TASK DESCRIPTION: Copy nothing from the entries below except the lines from the one containing "JOY2 pin VRY: GP9 -> GP7" through the one containing "TFT pin SCK: D6 -> D5", and copy those exactly.

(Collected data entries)
━━━━

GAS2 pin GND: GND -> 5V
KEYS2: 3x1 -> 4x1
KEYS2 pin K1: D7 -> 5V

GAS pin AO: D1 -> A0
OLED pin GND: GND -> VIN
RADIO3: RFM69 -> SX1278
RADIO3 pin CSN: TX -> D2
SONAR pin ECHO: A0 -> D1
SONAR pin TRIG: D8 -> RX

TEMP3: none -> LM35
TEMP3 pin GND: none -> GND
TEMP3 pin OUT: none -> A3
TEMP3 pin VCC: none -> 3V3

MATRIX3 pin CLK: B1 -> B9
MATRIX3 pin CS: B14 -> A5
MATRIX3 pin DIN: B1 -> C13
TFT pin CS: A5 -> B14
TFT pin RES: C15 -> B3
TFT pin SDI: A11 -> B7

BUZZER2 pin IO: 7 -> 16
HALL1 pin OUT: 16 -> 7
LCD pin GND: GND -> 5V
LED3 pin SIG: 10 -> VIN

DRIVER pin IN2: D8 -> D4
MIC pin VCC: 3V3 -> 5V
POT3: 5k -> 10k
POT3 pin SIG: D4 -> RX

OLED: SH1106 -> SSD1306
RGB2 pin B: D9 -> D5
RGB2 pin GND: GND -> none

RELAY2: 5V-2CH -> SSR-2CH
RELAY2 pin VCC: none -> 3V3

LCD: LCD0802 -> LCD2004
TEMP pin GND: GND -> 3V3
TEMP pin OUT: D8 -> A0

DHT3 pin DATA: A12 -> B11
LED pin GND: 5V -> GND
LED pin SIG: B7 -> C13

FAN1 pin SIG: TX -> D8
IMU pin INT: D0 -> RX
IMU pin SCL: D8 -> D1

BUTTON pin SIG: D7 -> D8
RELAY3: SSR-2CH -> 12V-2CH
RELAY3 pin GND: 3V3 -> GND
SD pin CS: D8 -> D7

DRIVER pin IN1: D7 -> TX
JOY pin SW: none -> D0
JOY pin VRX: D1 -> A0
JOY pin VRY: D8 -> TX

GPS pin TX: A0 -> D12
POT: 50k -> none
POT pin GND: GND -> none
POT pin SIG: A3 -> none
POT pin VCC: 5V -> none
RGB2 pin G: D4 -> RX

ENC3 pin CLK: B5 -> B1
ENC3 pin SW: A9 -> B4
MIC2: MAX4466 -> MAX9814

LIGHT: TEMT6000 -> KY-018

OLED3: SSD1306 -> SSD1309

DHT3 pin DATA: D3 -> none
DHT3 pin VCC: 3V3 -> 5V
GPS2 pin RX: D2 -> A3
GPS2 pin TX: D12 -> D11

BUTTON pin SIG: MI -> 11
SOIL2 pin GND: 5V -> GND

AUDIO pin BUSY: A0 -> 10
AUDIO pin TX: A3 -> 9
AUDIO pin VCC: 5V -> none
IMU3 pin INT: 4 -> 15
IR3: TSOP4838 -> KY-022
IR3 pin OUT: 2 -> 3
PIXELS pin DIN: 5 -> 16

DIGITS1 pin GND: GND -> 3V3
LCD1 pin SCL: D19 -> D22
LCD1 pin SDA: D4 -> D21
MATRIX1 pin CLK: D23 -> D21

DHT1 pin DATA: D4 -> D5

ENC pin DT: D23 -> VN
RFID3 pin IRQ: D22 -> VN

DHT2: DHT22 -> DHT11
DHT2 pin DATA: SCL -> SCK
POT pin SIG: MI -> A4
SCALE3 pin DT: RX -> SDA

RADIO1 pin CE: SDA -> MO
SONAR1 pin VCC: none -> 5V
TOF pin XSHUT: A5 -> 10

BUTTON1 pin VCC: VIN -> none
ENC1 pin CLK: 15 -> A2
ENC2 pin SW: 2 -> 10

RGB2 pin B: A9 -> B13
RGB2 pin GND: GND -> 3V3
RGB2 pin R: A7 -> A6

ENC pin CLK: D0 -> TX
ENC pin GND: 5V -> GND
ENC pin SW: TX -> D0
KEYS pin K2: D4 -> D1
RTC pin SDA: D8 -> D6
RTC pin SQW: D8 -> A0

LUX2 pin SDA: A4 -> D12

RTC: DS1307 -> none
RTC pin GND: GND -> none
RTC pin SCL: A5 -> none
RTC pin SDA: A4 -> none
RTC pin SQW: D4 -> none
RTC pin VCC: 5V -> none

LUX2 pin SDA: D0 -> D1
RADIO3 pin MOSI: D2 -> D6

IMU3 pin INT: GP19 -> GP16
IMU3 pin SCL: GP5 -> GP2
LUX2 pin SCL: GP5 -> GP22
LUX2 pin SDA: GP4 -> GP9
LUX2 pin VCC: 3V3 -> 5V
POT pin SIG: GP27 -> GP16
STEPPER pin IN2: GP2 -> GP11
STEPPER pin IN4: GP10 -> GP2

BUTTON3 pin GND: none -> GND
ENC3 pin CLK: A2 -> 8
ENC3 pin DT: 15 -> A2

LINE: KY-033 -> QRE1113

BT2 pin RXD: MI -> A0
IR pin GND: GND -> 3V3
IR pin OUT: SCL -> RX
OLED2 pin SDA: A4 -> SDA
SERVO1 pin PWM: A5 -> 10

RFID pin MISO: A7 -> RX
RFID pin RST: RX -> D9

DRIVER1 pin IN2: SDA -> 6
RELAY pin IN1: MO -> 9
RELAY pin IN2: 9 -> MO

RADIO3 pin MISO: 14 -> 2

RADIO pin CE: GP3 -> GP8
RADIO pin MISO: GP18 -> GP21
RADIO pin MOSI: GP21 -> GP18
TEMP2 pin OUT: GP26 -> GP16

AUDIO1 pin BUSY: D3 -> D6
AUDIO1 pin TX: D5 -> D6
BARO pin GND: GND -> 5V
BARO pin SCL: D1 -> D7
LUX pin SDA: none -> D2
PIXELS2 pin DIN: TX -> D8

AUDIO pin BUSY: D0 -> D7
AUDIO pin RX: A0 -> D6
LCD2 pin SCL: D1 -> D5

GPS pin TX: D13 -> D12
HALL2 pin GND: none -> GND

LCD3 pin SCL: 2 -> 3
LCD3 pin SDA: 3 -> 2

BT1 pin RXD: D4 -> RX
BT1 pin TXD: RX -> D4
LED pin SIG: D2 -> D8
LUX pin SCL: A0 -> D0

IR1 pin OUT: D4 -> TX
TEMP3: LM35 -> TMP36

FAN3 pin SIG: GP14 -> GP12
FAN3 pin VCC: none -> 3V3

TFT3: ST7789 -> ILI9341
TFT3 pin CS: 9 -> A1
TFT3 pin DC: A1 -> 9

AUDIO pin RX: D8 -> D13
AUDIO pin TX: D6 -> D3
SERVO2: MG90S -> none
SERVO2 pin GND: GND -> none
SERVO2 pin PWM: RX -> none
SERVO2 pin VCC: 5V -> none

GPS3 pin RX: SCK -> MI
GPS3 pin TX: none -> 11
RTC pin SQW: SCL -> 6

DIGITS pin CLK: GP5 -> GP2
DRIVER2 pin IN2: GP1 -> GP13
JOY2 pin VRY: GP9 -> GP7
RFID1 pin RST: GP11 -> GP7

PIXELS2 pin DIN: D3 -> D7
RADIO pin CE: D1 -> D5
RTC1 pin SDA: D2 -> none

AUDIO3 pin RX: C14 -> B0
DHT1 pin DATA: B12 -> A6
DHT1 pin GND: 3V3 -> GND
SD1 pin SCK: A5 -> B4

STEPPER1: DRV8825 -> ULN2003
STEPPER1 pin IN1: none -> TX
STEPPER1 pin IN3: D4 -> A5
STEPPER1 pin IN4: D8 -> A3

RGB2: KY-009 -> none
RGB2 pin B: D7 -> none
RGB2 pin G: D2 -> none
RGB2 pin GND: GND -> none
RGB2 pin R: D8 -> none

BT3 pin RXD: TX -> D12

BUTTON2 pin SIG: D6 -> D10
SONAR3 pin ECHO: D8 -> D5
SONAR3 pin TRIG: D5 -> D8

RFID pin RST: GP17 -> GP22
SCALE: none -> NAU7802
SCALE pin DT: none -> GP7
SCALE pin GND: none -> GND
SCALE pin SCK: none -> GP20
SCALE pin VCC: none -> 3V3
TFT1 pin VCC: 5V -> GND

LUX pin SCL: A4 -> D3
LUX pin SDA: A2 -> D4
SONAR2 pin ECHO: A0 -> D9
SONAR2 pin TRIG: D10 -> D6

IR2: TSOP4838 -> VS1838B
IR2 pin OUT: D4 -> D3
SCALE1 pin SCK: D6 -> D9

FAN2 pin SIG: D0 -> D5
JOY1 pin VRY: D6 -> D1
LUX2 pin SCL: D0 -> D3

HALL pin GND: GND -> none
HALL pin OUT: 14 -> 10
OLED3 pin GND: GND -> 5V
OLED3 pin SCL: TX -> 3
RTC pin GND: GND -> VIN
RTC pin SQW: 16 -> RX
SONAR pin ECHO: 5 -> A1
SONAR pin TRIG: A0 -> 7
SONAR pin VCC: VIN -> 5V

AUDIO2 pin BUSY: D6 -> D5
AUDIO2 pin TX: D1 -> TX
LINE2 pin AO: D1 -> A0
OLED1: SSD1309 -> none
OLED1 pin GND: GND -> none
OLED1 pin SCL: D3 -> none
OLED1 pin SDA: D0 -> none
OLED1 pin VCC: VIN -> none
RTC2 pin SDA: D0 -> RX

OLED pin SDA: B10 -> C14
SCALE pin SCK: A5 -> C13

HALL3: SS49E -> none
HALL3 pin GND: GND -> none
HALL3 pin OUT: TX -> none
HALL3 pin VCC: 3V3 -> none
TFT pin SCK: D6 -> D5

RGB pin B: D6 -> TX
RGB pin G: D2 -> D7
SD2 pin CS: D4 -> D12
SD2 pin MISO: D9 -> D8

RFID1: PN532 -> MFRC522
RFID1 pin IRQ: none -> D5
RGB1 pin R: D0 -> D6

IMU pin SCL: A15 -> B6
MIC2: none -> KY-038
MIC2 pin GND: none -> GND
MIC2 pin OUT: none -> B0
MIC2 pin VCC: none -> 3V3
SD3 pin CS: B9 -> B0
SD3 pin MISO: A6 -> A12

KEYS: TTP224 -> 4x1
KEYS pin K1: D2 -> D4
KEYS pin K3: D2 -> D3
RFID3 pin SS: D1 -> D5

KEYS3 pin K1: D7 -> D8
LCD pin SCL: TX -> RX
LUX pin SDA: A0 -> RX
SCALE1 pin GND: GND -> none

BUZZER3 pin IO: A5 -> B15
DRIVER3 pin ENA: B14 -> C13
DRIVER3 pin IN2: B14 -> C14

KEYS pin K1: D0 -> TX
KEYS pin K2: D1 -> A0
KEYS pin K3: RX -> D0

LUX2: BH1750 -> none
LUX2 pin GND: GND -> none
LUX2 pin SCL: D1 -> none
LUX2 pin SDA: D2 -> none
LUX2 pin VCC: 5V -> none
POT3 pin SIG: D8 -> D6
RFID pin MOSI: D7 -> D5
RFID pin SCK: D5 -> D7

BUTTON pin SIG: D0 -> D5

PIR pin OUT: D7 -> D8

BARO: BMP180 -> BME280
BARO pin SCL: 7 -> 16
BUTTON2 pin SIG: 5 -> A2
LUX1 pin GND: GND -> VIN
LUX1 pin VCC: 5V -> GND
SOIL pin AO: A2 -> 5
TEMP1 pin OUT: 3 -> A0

━━━━

WRITTEN SOLUTION:
JOY2 pin VRY: GP9 -> GP7
RFID1 pin RST: GP11 -> GP7

PIXELS2 pin DIN: D3 -> D7
RADIO pin CE: D1 -> D5
RTC1 pin SDA: D2 -> none

AUDIO3 pin RX: C14 -> B0
DHT1 pin DATA: B12 -> A6
DHT1 pin GND: 3V3 -> GND
SD1 pin SCK: A5 -> B4

STEPPER1: DRV8825 -> ULN2003
STEPPER1 pin IN1: none -> TX
STEPPER1 pin IN3: D4 -> A5
STEPPER1 pin IN4: D8 -> A3

RGB2: KY-009 -> none
RGB2 pin B: D7 -> none
RGB2 pin G: D2 -> none
RGB2 pin GND: GND -> none
RGB2 pin R: D8 -> none

BT3 pin RXD: TX -> D12

BUTTON2 pin SIG: D6 -> D10
SONAR3 pin ECHO: D8 -> D5
SONAR3 pin TRIG: D5 -> D8

RFID pin RST: GP17 -> GP22
SCALE: none -> NAU7802
SCALE pin DT: none -> GP7
SCALE pin GND: none -> GND
SCALE pin SCK: none -> GP20
SCALE pin VCC: none -> 3V3
TFT1 pin VCC: 5V -> GND

LUX pin SCL: A4 -> D3
LUX pin SDA: A2 -> D4
SONAR2 pin ECHO: A0 -> D9
SONAR2 pin TRIG: D10 -> D6

IR2: TSOP4838 -> VS1838B
IR2 pin OUT: D4 -> D3
SCALE1 pin SCK: D6 -> D9

FAN2 pin SIG: D0 -> D5
JOY1 pin VRY: D6 -> D1
LUX2 pin SCL: D0 -> D3

HALL pin GND: GND -> none
HALL pin OUT: 14 -> 10
OLED3 pin GND: GND -> 5V
OLED3 pin SCL: TX -> 3
RTC pin GND: GND -> VIN
RTC pin SQW: 16 -> RX
SONAR pin ECHO: 5 -> A1
SONAR pin TRIG: A0 -> 7
SONAR pin VCC: VIN -> 5V

AUDIO2 pin BUSY: D6 -> D5
AUDIO2 pin TX: D1 -> TX
LINE2 pin AO: D1 -> A0
OLED1: SSD1309 -> none
OLED1 pin GND: GND -> none
OLED1 pin SCL: D3 -> none
OLED1 pin SDA: D0 -> none
OLED1 pin VCC: VIN -> none
RTC2 pin SDA: D0 -> RX

OLED pin SDA: B10 -> C14
SCALE pin SCK: A5 -> C13

HALL3: SS49E -> none
HALL3 pin GND: GND -> none
HALL3 pin OUT: TX -> none
HALL3 pin VCC: 3V3 -> none
TFT pin SCK: D6 -> D5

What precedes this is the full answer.